Assigned task
Every line below from the one containing "orange 2x2 round" through the one containing "white 1x1 cone [303,161,350,235]" must be transcribed exactly. Omit all lines outside that stretch.

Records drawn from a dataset
========================================

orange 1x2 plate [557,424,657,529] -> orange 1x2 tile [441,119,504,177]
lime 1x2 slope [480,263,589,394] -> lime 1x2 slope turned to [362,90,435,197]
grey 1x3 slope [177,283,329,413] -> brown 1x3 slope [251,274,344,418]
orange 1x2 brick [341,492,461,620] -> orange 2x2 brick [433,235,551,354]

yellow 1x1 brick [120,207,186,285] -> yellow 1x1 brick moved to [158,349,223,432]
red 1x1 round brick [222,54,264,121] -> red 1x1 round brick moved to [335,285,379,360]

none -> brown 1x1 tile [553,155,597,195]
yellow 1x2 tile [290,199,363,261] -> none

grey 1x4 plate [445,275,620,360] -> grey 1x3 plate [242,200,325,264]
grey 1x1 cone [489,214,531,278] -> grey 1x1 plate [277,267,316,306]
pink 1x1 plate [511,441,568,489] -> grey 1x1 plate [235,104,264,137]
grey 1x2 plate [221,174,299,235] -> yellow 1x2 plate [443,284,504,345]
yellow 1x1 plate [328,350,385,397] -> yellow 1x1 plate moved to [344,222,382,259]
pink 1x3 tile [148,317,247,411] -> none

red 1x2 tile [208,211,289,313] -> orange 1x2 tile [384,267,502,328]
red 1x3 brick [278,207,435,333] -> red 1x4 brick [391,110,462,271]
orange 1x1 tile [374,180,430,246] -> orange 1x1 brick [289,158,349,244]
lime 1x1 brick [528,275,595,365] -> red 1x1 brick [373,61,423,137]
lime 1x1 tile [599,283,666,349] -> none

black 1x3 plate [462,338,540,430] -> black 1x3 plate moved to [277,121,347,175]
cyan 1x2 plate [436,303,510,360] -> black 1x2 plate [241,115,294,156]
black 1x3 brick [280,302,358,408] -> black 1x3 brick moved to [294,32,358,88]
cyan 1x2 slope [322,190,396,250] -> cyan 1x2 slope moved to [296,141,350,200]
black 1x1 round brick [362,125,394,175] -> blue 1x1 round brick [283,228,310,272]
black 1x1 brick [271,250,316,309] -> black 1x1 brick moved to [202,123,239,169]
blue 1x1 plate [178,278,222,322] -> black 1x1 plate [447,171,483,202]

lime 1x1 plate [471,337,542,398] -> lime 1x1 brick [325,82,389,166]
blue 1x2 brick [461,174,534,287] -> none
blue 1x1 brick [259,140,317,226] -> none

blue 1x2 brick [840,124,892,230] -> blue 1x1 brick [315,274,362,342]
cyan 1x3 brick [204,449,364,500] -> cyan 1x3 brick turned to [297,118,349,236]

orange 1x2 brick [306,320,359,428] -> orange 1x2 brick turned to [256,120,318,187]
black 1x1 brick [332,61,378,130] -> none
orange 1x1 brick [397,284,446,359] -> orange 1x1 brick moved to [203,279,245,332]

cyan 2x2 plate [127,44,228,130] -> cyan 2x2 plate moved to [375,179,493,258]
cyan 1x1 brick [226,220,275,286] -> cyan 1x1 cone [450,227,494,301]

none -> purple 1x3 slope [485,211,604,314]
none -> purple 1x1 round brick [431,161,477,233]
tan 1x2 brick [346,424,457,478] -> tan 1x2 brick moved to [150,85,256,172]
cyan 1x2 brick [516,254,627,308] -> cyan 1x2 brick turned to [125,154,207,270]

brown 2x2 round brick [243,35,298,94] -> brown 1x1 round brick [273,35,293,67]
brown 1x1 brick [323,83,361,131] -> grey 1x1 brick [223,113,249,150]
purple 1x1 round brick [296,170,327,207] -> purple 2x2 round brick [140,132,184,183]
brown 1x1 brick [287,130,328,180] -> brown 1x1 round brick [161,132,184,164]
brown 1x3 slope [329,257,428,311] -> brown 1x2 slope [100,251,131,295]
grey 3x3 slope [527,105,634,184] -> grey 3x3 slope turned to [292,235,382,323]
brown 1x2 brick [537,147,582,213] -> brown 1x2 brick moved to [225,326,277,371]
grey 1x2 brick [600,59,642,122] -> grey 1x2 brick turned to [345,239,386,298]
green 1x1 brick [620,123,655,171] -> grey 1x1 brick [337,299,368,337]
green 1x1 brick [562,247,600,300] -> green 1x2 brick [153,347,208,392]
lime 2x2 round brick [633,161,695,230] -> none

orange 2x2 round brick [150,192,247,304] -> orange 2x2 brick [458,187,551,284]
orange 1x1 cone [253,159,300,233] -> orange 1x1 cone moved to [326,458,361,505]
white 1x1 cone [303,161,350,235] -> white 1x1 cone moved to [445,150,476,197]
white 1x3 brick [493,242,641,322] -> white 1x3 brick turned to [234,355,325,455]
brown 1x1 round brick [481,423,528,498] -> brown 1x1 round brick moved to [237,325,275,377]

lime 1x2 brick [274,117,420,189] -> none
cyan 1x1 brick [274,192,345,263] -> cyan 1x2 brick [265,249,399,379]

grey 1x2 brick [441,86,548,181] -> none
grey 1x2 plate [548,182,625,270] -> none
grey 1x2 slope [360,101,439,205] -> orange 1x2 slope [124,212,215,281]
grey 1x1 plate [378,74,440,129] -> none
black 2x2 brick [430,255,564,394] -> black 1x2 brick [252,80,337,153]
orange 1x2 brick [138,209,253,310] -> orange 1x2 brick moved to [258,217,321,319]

========================================

Response box
orange 2x2 round brick [150,192,247,304] -> orange 2x2 brick [458,187,551,284]
orange 1x1 cone [253,159,300,233] -> orange 1x1 cone moved to [326,458,361,505]
white 1x1 cone [303,161,350,235] -> white 1x1 cone moved to [445,150,476,197]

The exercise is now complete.